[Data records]
◇ ◇ ◇

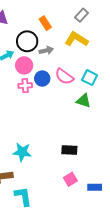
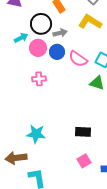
blue circle: (42, 79) -> (57, 52), moved
pink cross: (25, 86) -> (39, 79), moved

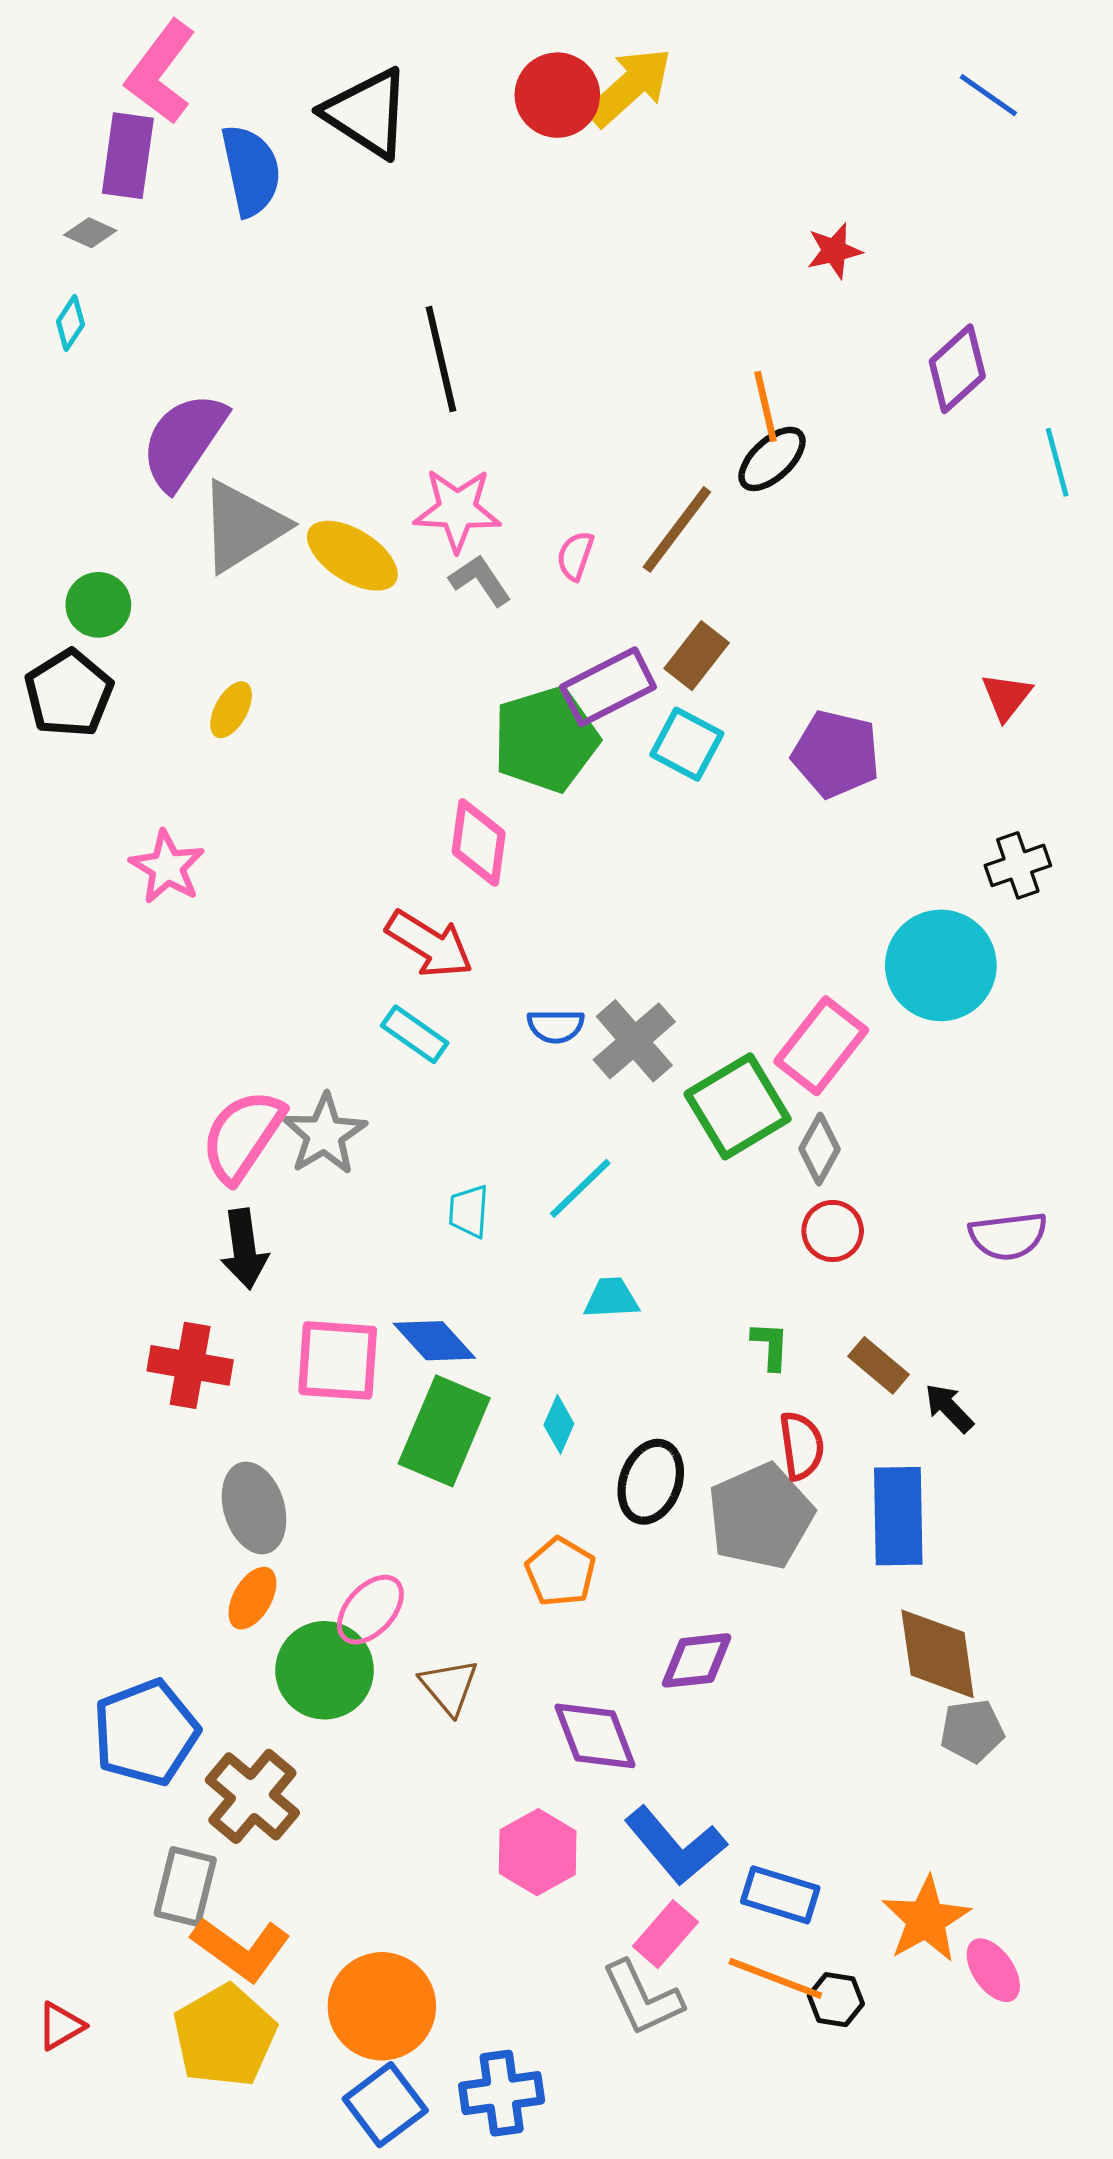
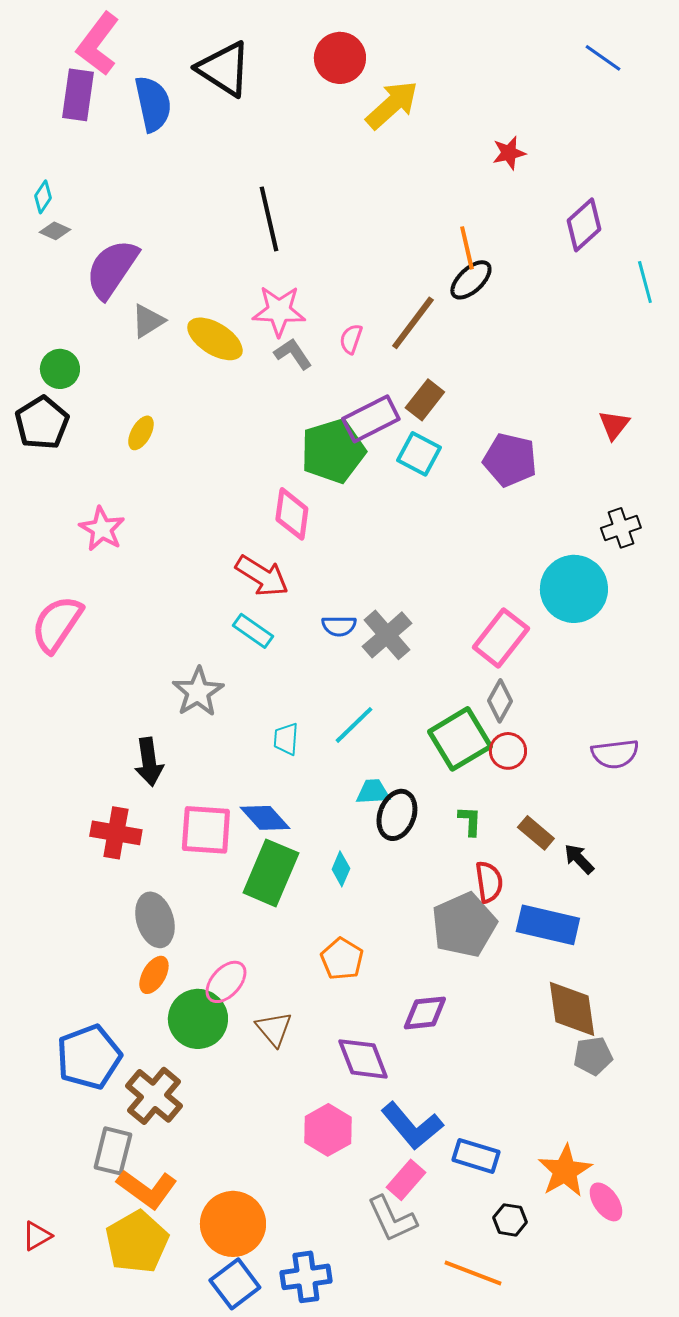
yellow arrow: (629, 87) -> (392, 105), moved
gray diamond: (90, 233) -> (55, 231), moved
gray triangle: (243, 526) -> (148, 321), size x0.6
green square: (738, 1106) -> (460, 739), moved
pink semicircle: (243, 1136) -> (57, 624), moved
black ellipse: (651, 1482) -> (397, 815), moved
blue rectangle: (898, 1516) -> (548, 925), turned -76
orange line: (775, 1978) -> (473, 1273), moved

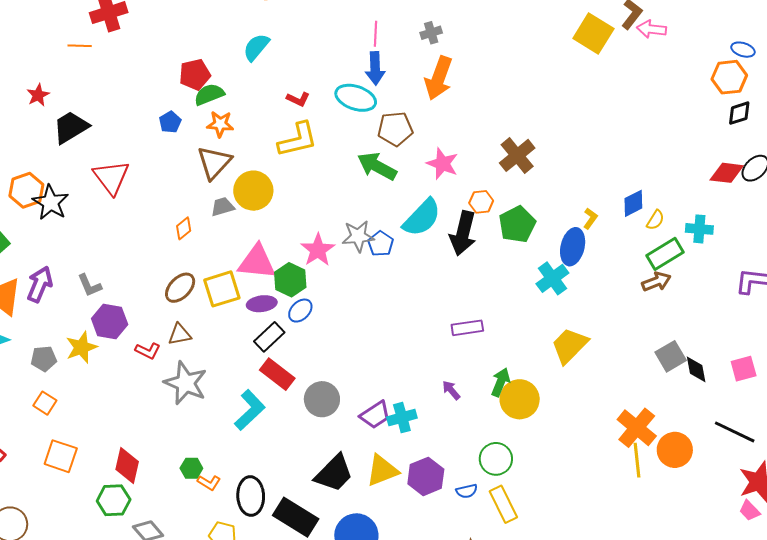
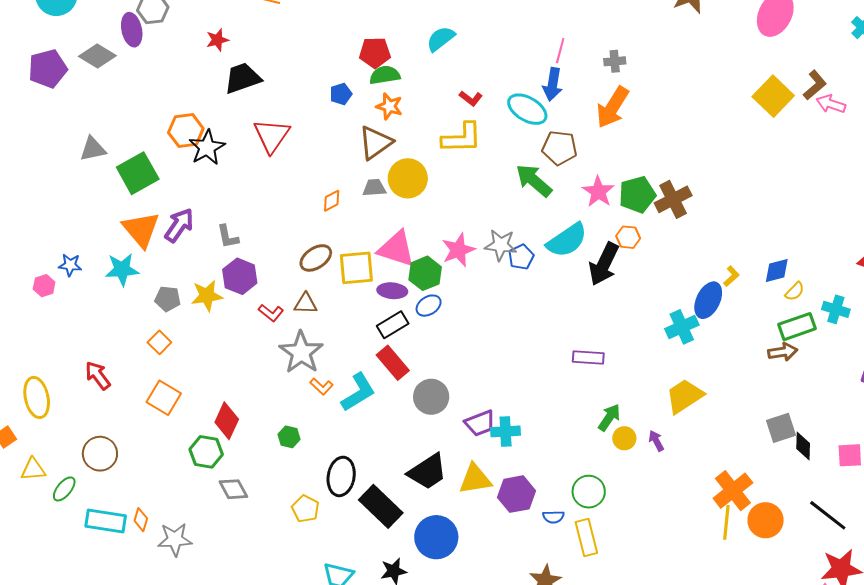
green pentagon: (517, 224) -> (637, 195), moved
purple arrow: (451, 390) -> (656, 441), moved
yellow circle: (520, 399) -> (624, 438), size x0.6
orange L-shape: (209, 483) -> (322, 386), moved

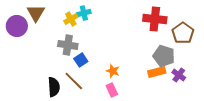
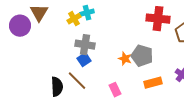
gray cross: (68, 45) -> (85, 45), moved
gray pentagon: (164, 56) -> (142, 56), moved
orange star: (113, 71) -> (125, 59), moved
orange rectangle: (157, 72) -> (153, 83), moved

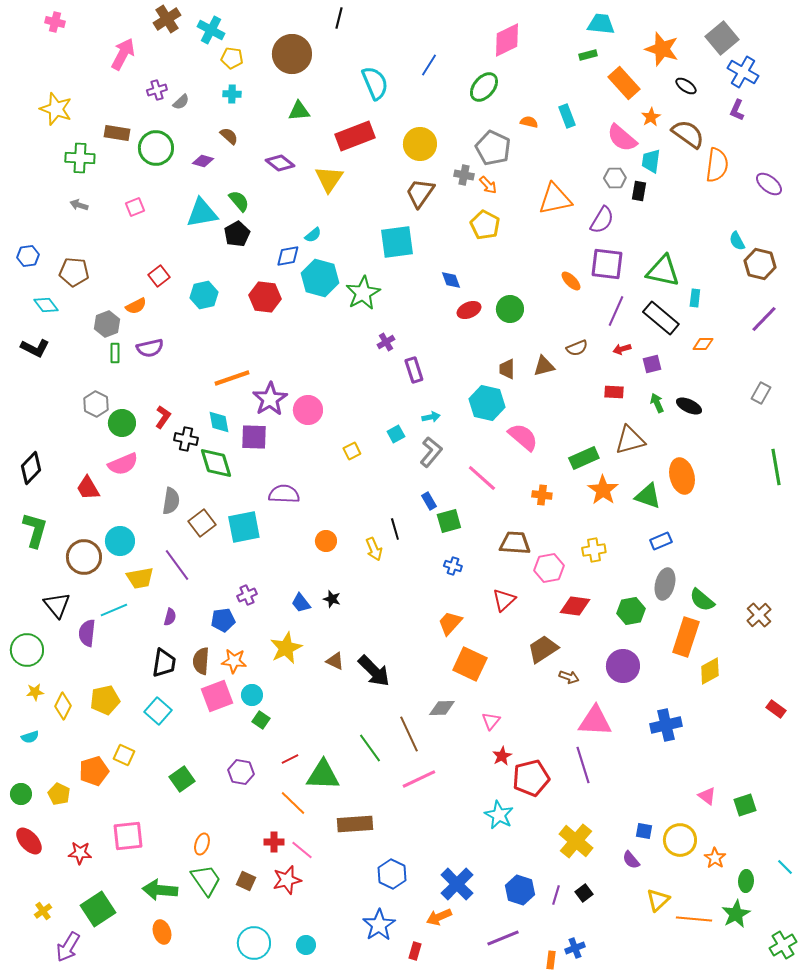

◇ ◇ ◇

Once the pictures are removed, output the entries above exactly as given.

blue circle: (42, 79) -> (57, 52), moved
pink cross: (25, 86) -> (39, 79), moved

yellow arrow: (629, 87) -> (392, 105), moved
gray diamond: (90, 233) -> (55, 231), moved
gray triangle: (243, 526) -> (148, 321), size x0.6
green square: (738, 1106) -> (460, 739), moved
pink semicircle: (243, 1136) -> (57, 624), moved
black ellipse: (651, 1482) -> (397, 815), moved
blue rectangle: (898, 1516) -> (548, 925), turned -76
orange line: (775, 1978) -> (473, 1273), moved

green pentagon: (517, 224) -> (637, 195), moved
purple arrow: (451, 390) -> (656, 441), moved
yellow circle: (520, 399) -> (624, 438), size x0.6
orange L-shape: (209, 483) -> (322, 386), moved

gray cross: (68, 45) -> (85, 45), moved
gray pentagon: (164, 56) -> (142, 56), moved
orange star: (113, 71) -> (125, 59), moved
orange rectangle: (157, 72) -> (153, 83), moved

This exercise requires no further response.